TASK DETAILS: Run through the data and copy out every line that mentions the word "pink".

----- THE DATA -----

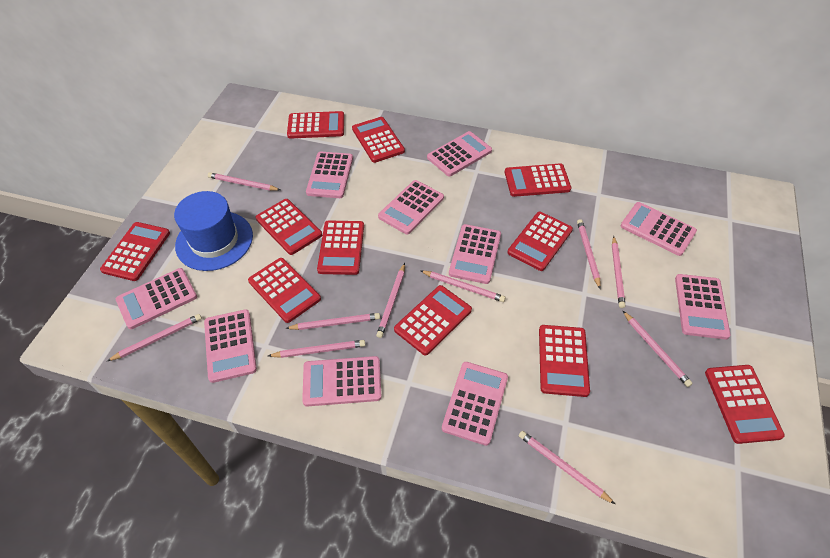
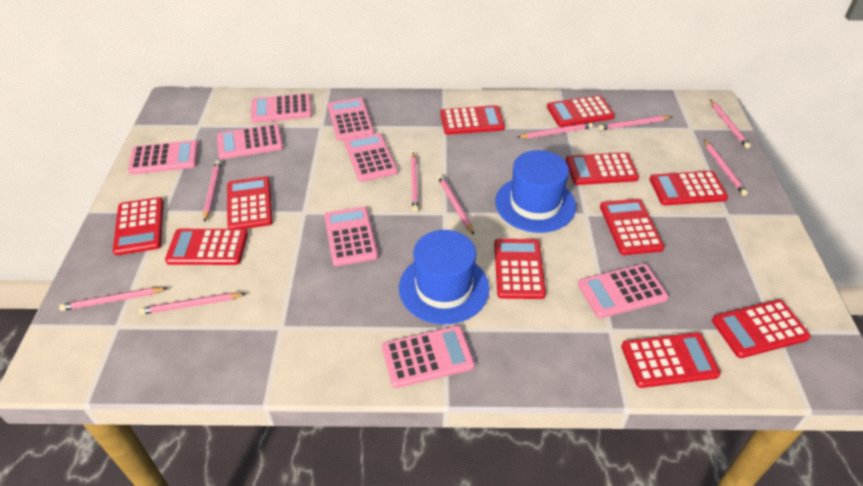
blue hat: 1 -> 2
pink calculator: 10 -> 8
pink pencil: 10 -> 9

-----

FINAL ANSWER:
pink calculator: 10 -> 8
pink pencil: 10 -> 9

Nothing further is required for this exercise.